• [Instructions for the task]
Only the lines below from the one containing "(524, 410) = (548, 281): pink star -> none" through the one containing "(331, 161) = (218, 83): white" belong in the answer, repeated exactly and without pictures.

• [Material provided]
======

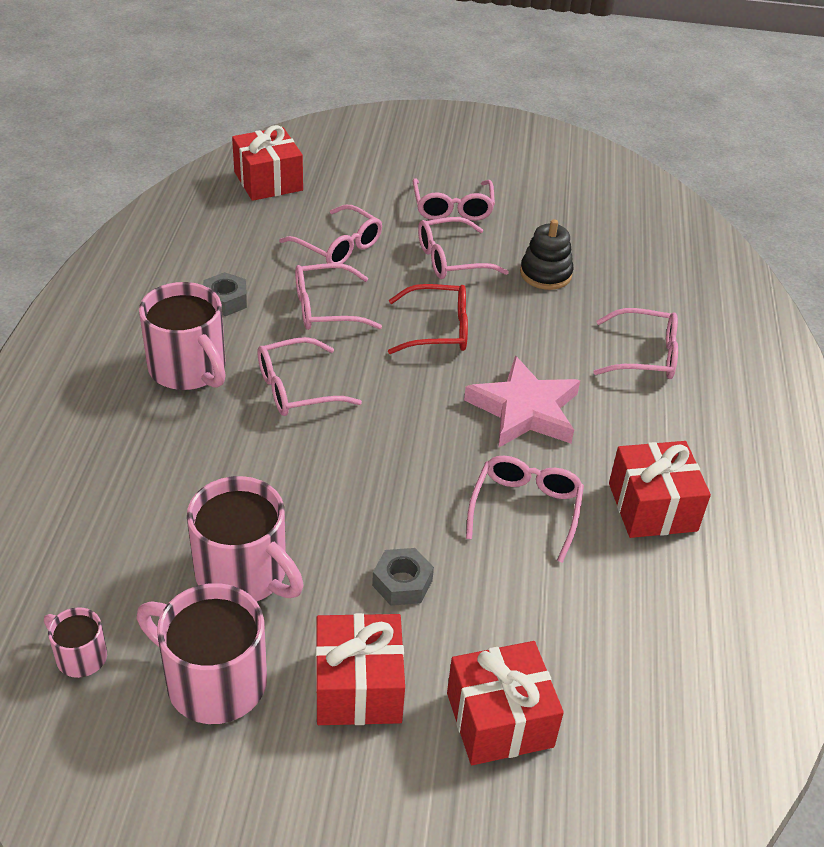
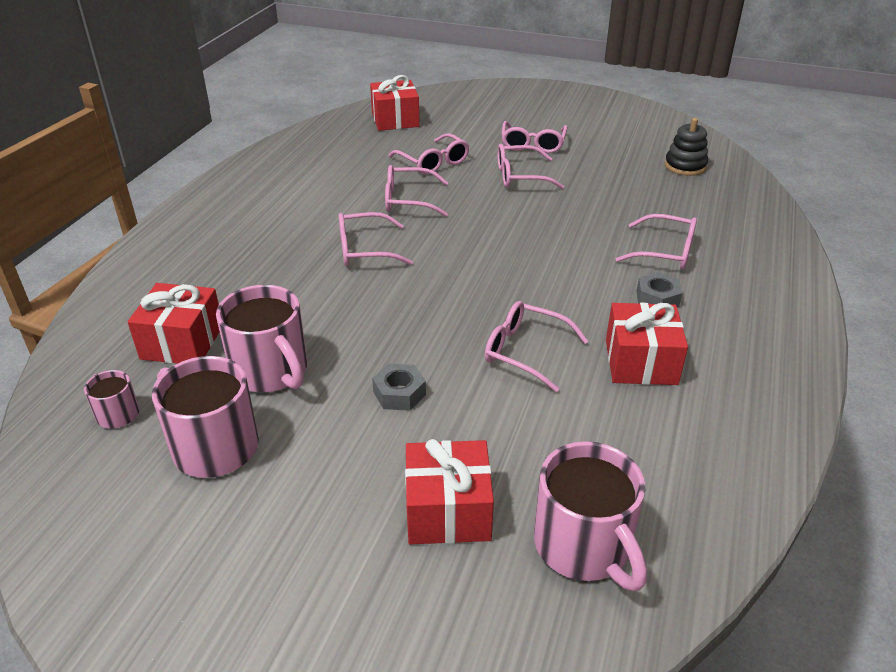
camera: 15 degrees right, 5 degrees down
(189, 369) = (286, 230): pink mug -> pink mug (584, 546)
(225, 300) = (333, 189): grey nut -> grey nut (657, 298)
(358, 687) = (332, 467): red gift -> red gift (182, 342)
(438, 330) = (493, 220): red glasses -> none
(524, 410) = (548, 281): pink star -> none
(525, 509) = (525, 351): pink glasses -> pink glasses turned 90 degrees counterclockwise
(545, 274) = (595, 191): black stacking toy -> black stacking toy (685, 166)

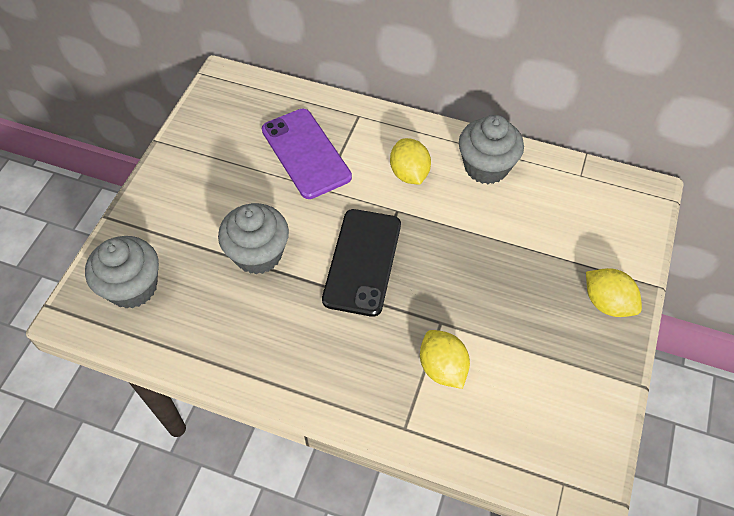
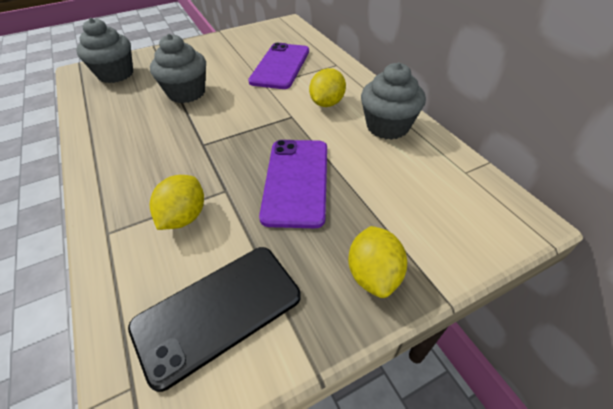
camera: 45 degrees right, 10 degrees down
(362, 261) = (231, 128): black phone -> black phone (218, 311)
(481, 272) = (296, 181): none -> purple phone

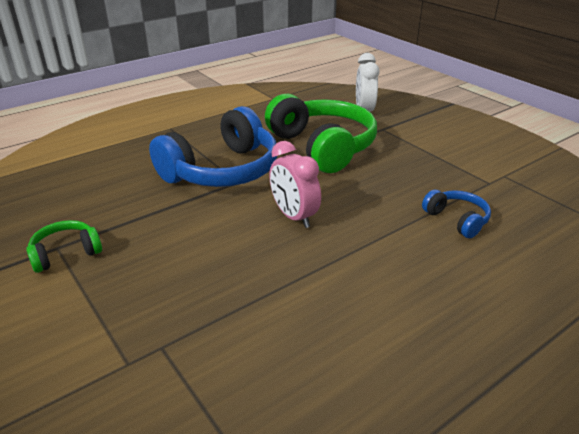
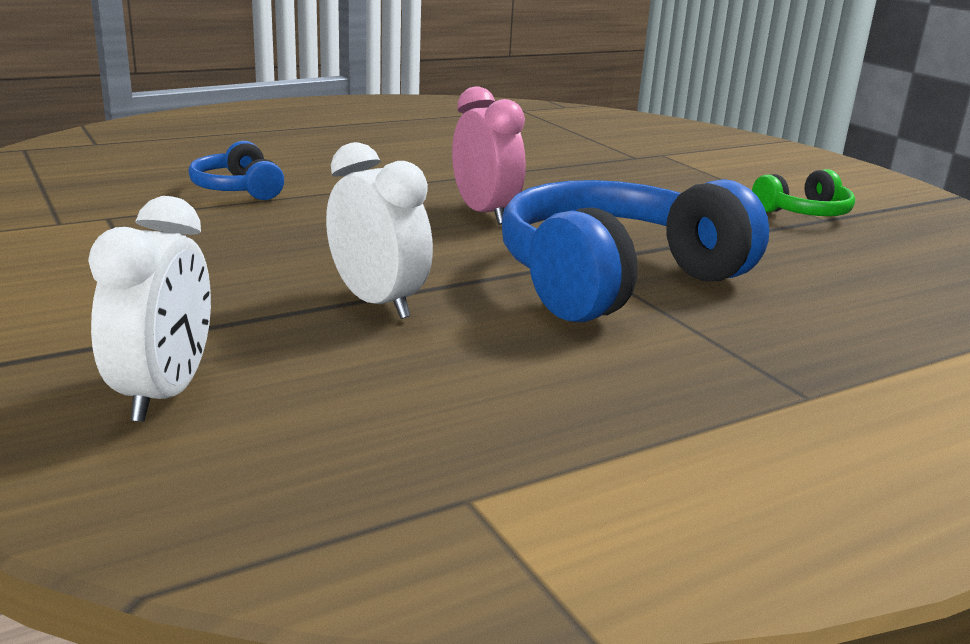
camera: 175 degrees left, 10 degrees down
(322, 147) = (377, 302): green headphones -> white clock

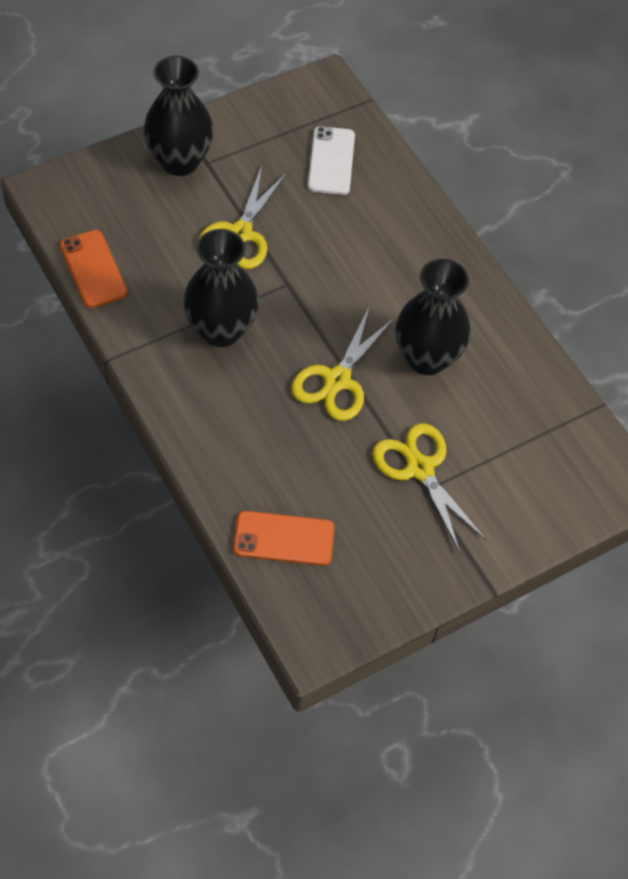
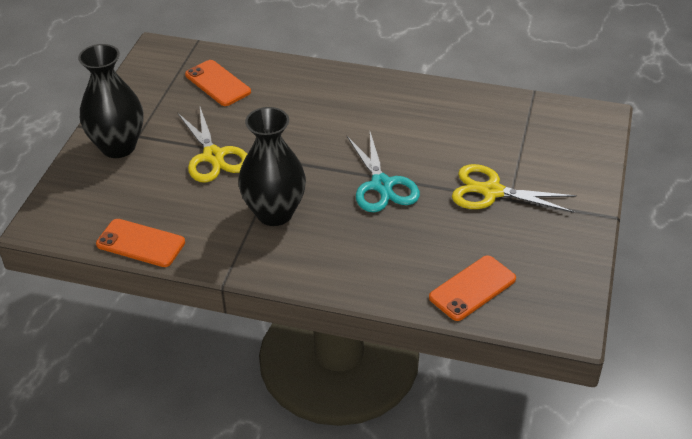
camera: 40 degrees left, 15 degrees down
(331, 161) = (218, 83): white phone -> orange phone
(337, 380) = (382, 185): yellow scissors -> turquoise scissors
(426, 358) = (414, 137): black vase -> none

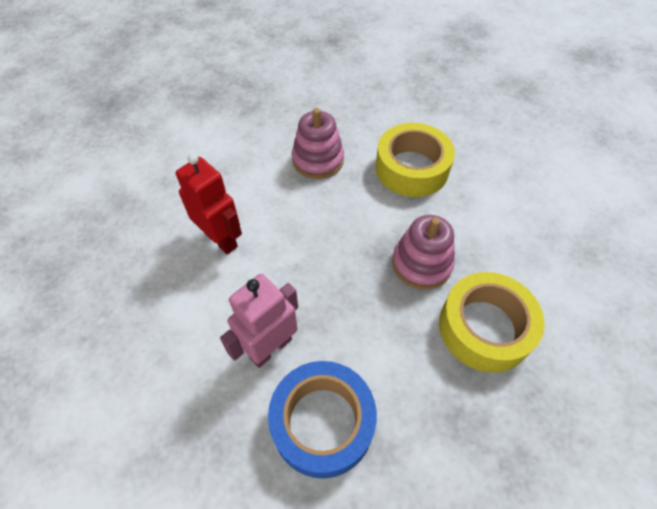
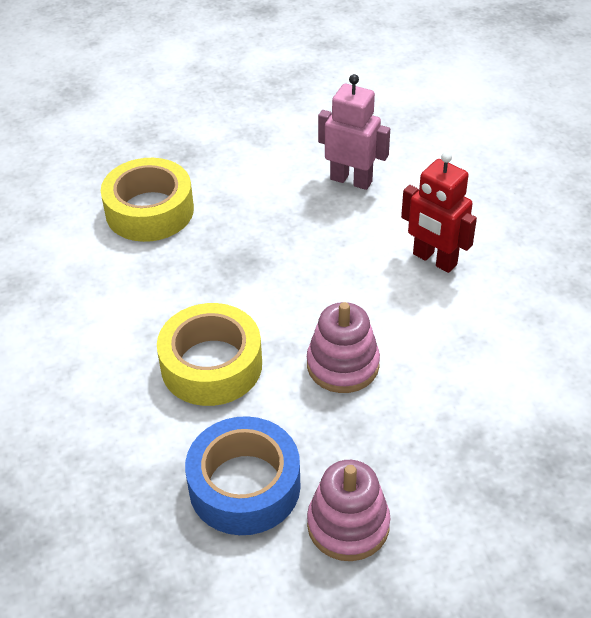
camera: 175 degrees right, 10 degrees down
(270, 348) = (351, 180): pink robot -> pink robot turned 105 degrees counterclockwise
(322, 422) = (295, 142): blue tape -> blue tape (244, 486)
(421, 264) = (206, 257): pink stacking toy -> pink stacking toy (348, 525)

======

• [Answer to this task]
(524, 410) = (548, 281): pink star -> none
(525, 509) = (525, 351): pink glasses -> pink glasses turned 90 degrees counterclockwise
(545, 274) = (595, 191): black stacking toy -> black stacking toy (685, 166)

camera: 45 degrees right, 10 degrees down
(362, 261) = (231, 128): black phone -> black phone (218, 311)
(481, 272) = (296, 181): none -> purple phone

camera: 175 degrees left, 10 degrees down
(322, 147) = (377, 302): green headphones -> white clock

camera: 40 degrees left, 15 degrees down
(331, 161) = (218, 83): white phone -> orange phone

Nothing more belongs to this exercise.